** Opening PROVIDED INFORMATION block **

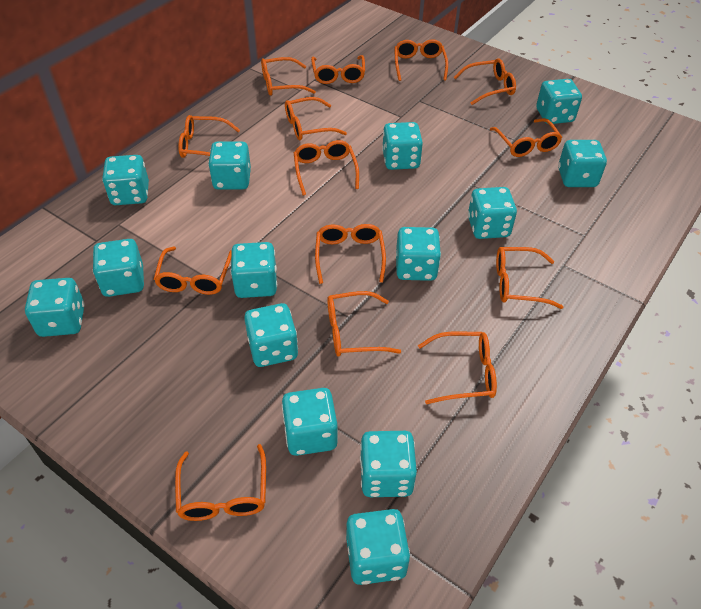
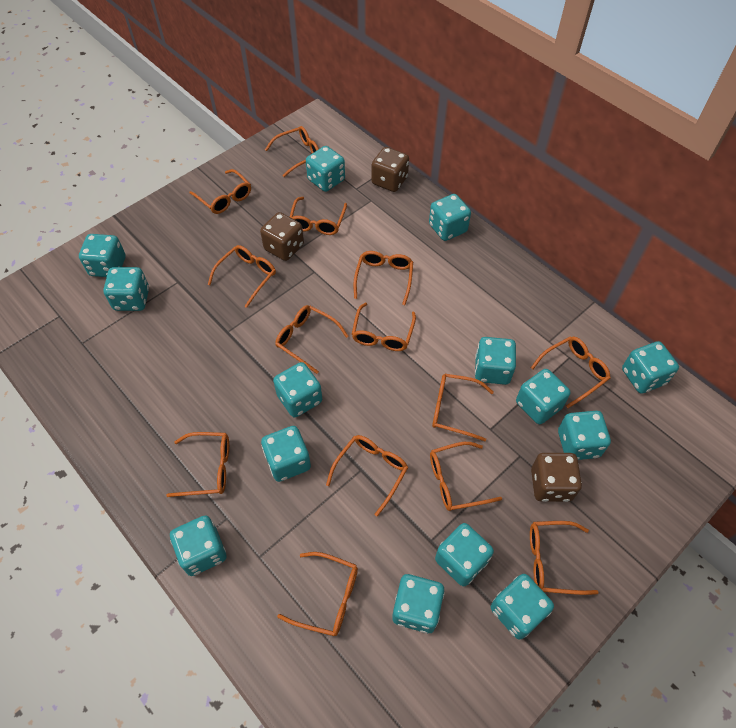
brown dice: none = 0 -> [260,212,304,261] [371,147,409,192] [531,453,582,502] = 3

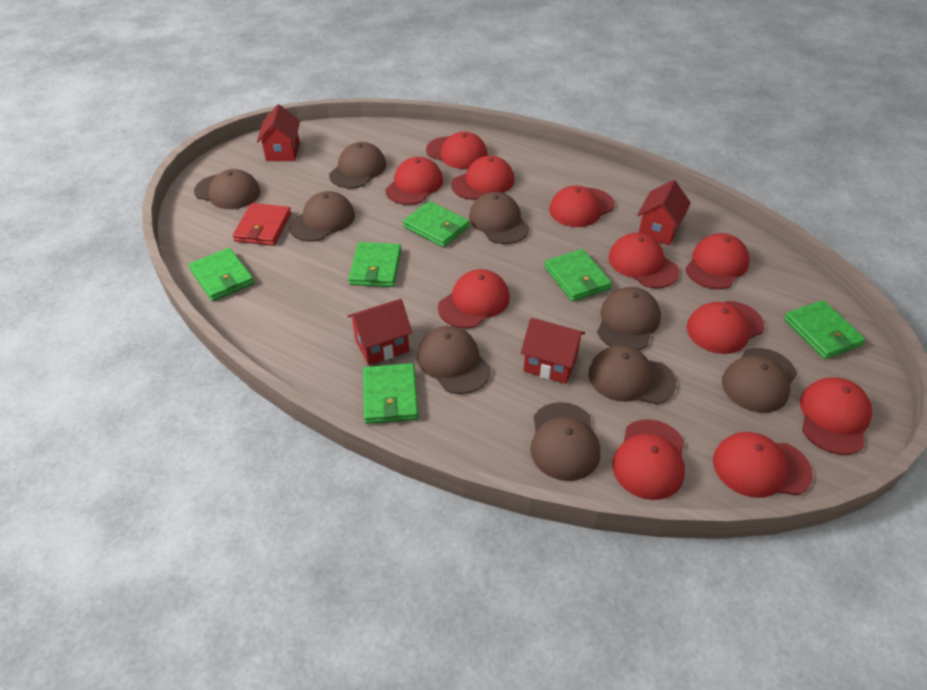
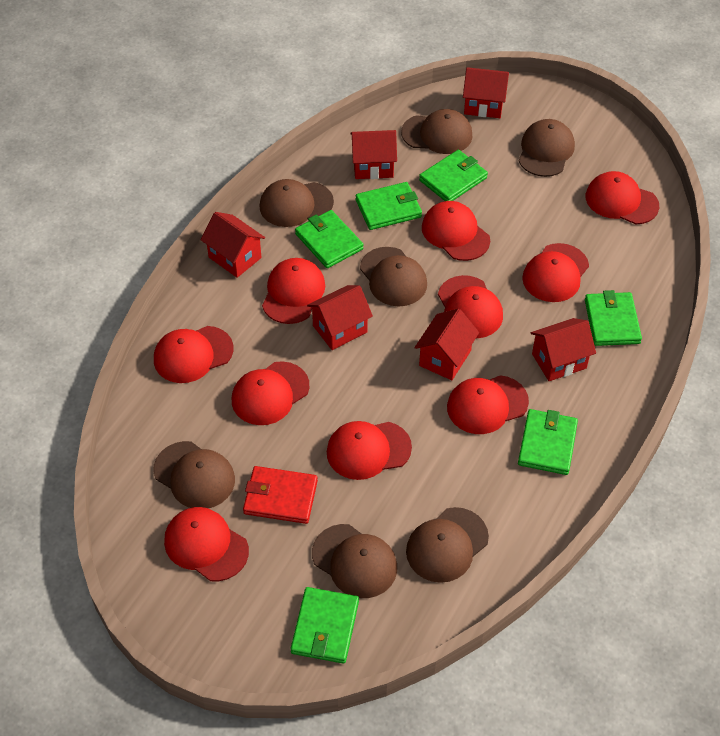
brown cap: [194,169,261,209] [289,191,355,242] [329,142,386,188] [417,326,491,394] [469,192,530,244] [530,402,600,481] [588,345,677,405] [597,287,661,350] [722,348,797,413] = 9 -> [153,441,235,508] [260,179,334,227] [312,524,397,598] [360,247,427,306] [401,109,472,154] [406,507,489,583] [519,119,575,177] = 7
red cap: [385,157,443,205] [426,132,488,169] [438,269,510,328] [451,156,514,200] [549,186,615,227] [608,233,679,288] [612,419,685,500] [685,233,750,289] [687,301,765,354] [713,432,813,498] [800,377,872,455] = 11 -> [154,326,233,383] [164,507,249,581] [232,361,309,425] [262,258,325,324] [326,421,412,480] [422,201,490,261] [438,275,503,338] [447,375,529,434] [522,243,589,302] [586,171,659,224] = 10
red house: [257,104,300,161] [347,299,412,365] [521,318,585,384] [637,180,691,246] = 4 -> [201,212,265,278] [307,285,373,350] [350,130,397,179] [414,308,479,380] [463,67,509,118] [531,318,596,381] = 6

** Closing PROVIDED INFORMATION block **
** Opening PROVIDED INFORMATION block **

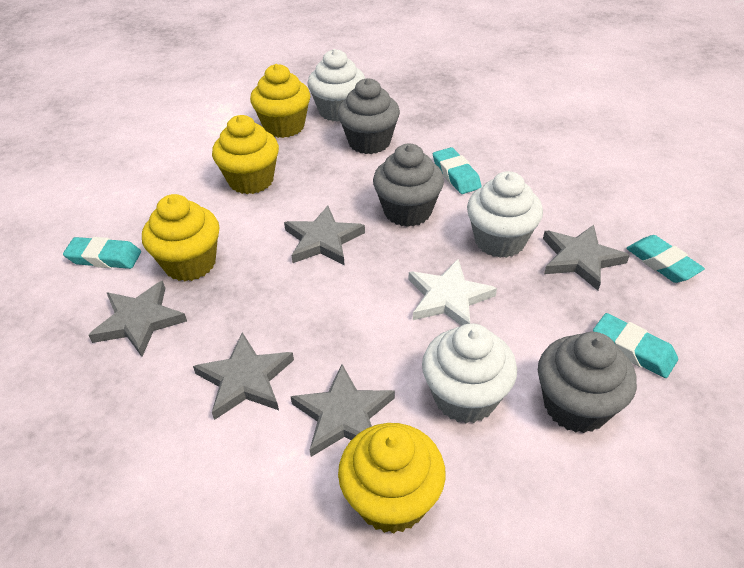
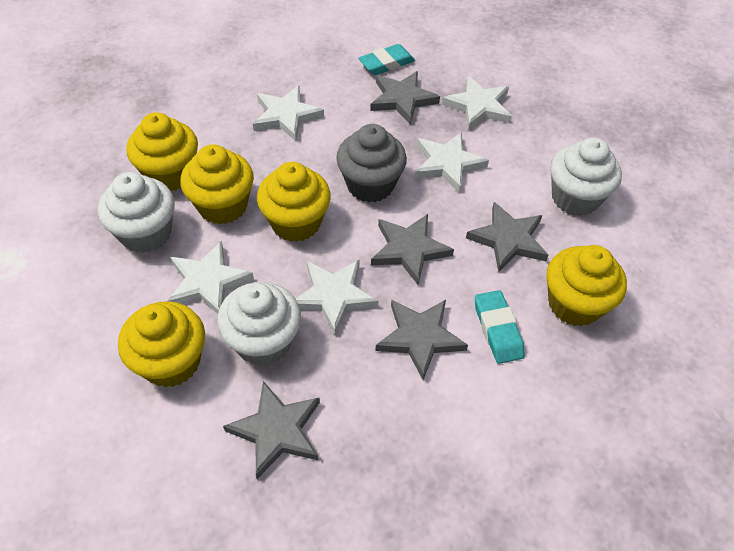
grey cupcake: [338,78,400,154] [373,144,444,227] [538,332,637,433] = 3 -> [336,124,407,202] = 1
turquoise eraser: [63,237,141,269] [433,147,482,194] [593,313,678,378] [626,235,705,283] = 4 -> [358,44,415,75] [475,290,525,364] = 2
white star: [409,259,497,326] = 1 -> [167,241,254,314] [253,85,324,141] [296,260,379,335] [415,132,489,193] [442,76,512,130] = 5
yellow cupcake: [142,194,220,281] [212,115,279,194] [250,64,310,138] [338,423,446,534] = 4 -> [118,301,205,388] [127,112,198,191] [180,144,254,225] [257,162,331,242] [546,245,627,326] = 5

** Closing PROVIDED INFORMATION block **
** Opening PROVIDED INFORMATION block **

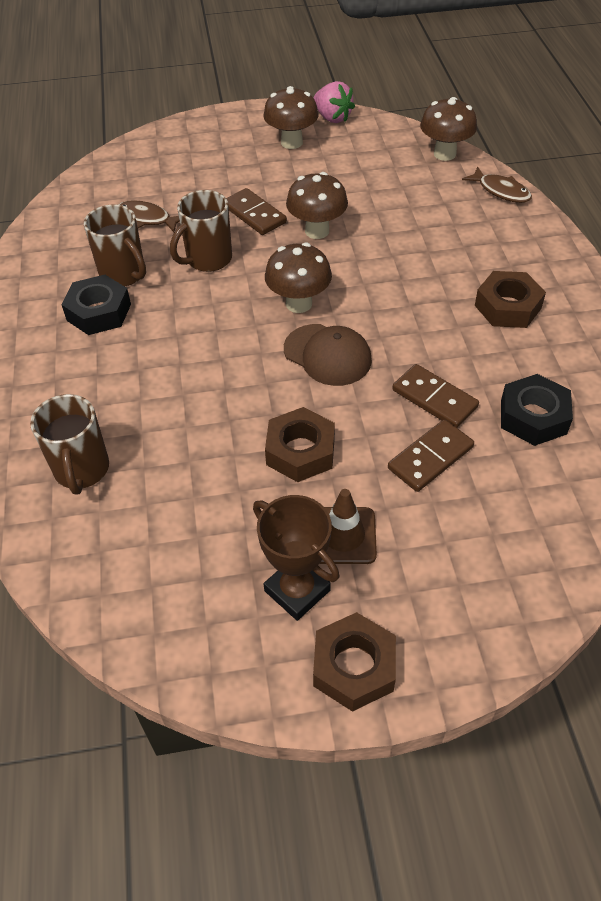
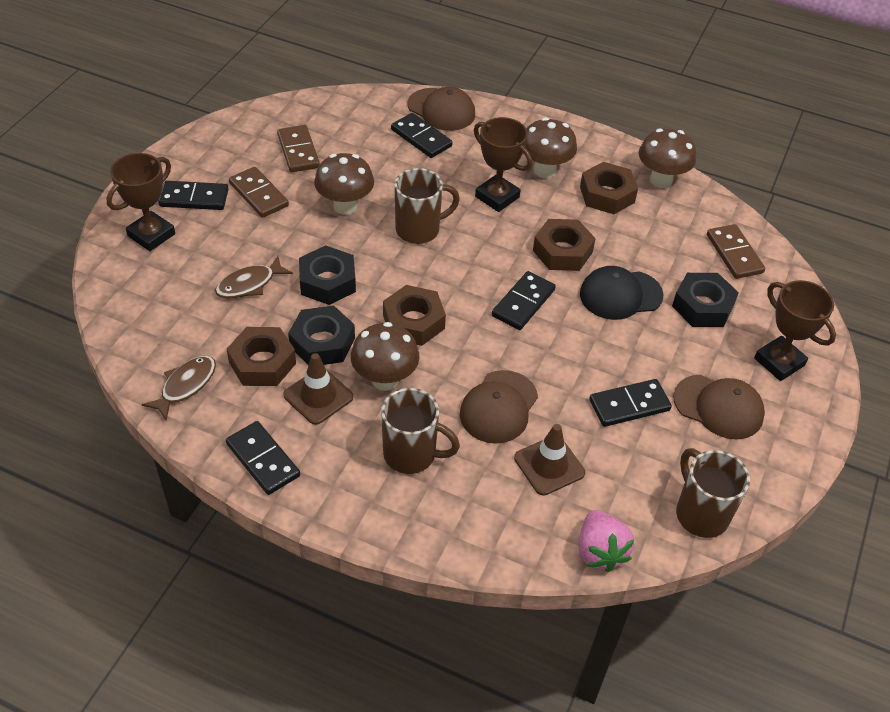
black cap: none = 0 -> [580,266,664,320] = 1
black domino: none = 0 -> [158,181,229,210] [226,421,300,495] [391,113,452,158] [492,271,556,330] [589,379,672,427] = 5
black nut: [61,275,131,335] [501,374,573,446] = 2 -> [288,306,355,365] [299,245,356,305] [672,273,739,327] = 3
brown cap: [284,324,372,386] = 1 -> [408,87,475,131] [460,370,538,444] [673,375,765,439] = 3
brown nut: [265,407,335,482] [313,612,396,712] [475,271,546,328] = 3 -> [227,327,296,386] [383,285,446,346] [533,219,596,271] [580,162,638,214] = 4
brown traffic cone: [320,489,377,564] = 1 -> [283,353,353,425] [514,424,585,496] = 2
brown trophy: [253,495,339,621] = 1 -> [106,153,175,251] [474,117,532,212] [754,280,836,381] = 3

** Closing PROVIDED INFORMATION block **

• [TASK]:
Looking at the records, state how many lines contain "black" and write nothing besides that number.

• [WRITTEN SOLUTION]:
3